**EXERCISE DESCRIPTION**
Filtering the records below, copy only those lines that include the word "arrow".

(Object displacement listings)

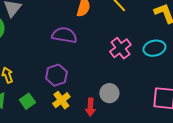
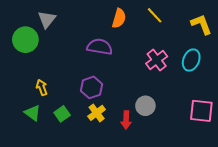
cyan ellipse: (154, 48) -> (191, 60), turned -55

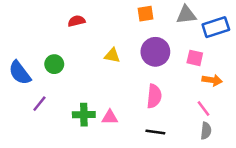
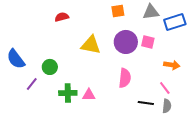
yellow triangle: (112, 55) -> (91, 45), size x1.5
pink square: (195, 58) -> (148, 42), moved
green circle: (54, 64) -> (50, 67), moved
black line: (155, 132) -> (146, 103), moved

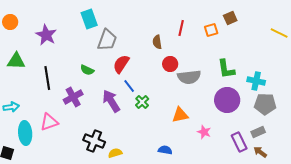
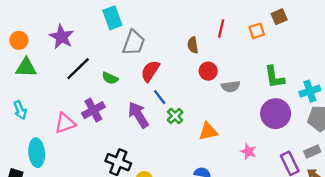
orange circle: (10, 22) -> (19, 40), moved
gray semicircle: (189, 77) -> (231, 86), size x0.7
black line: (47, 78) -> (78, 69), moved, turned 55
cyan cross: (256, 81) -> (310, 91), turned -30
cyan arrow: (11, 107) -> (20, 110), moved, turned 77
orange triangle: (180, 115) -> (208, 131), moved
pink triangle: (49, 122) -> (65, 123), moved

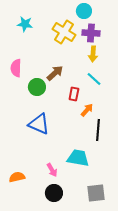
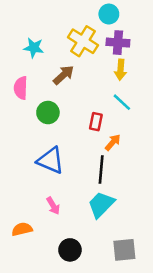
cyan star: (25, 24) -> (34, 48), moved
brown arrow: (55, 73) -> (64, 75), moved
black line: (98, 130) -> (101, 170), moved
cyan trapezoid: (78, 158) -> (101, 205), turned -55
pink arrow: (52, 170) -> (53, 206), moved

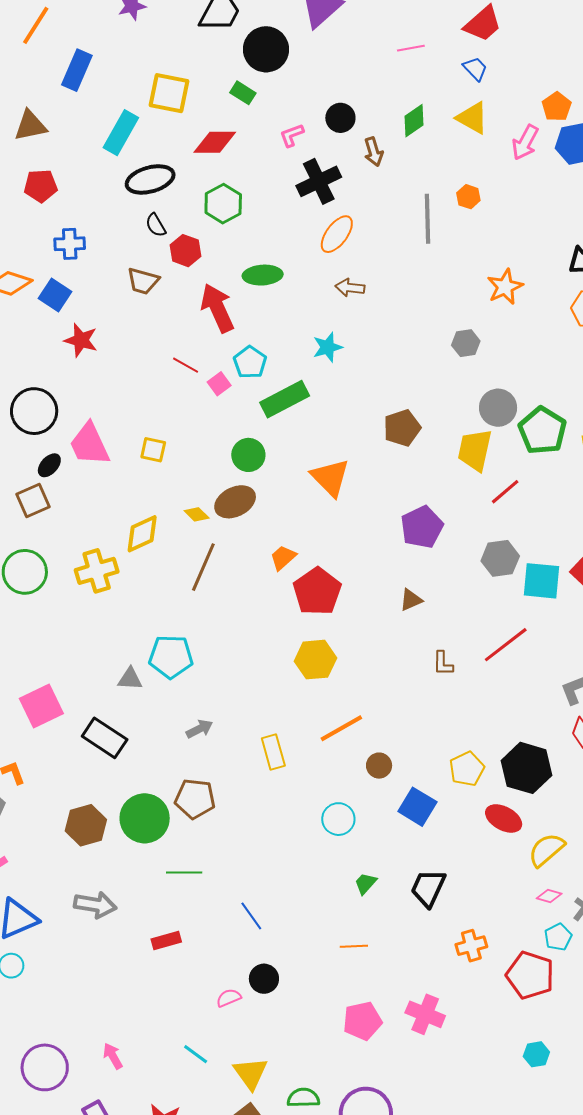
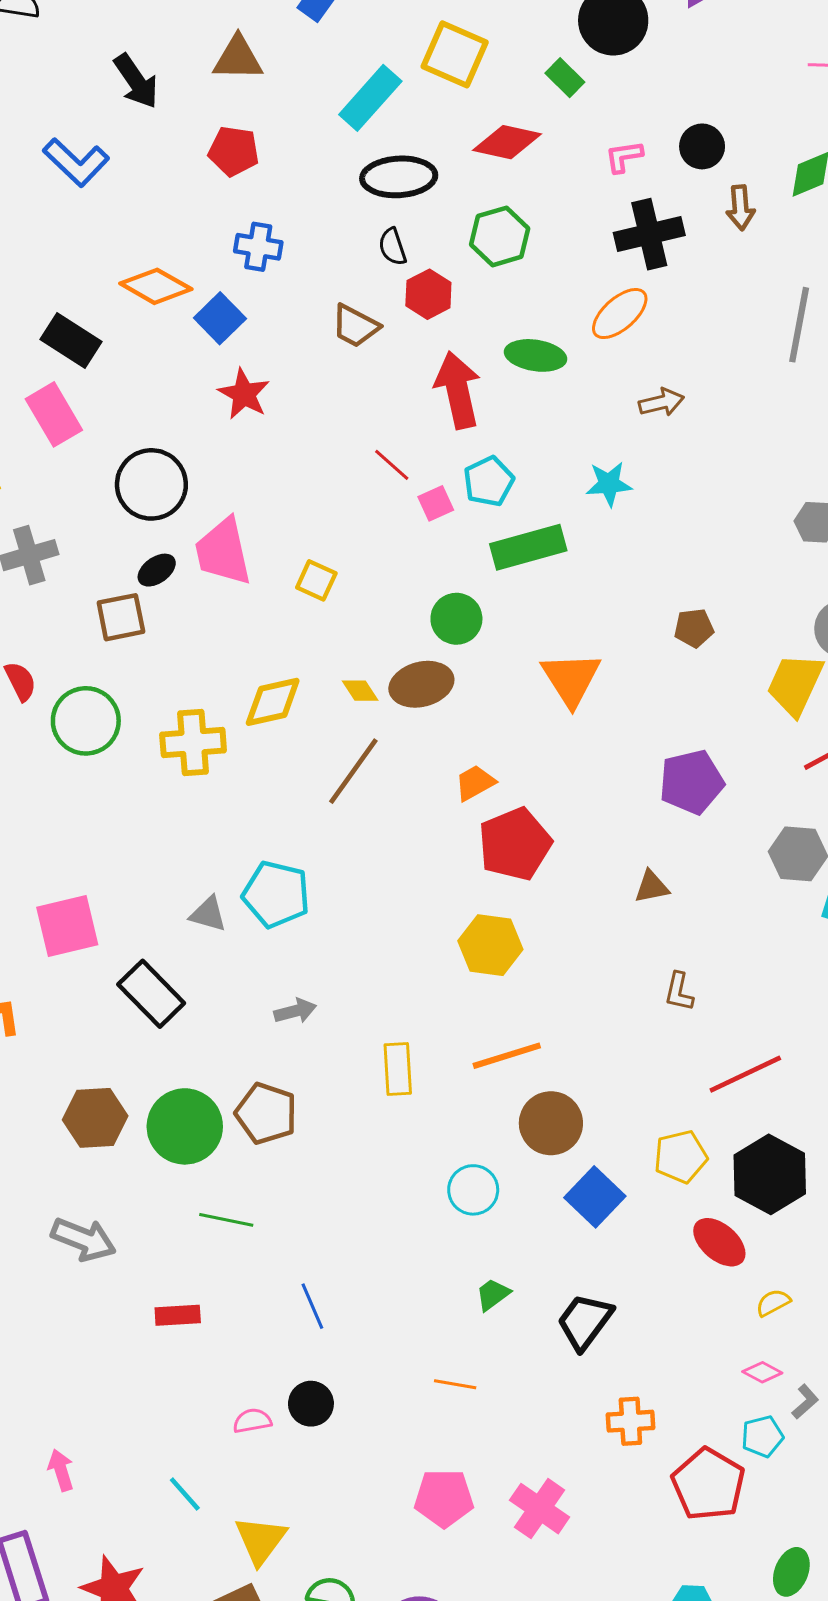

**RESPONSE TO THE TASK**
cyan arrow: (11, 107) -> (20, 110), moved, turned 77
brown arrow: (55, 73) -> (64, 75), moved
pink arrow: (52, 170) -> (53, 206), moved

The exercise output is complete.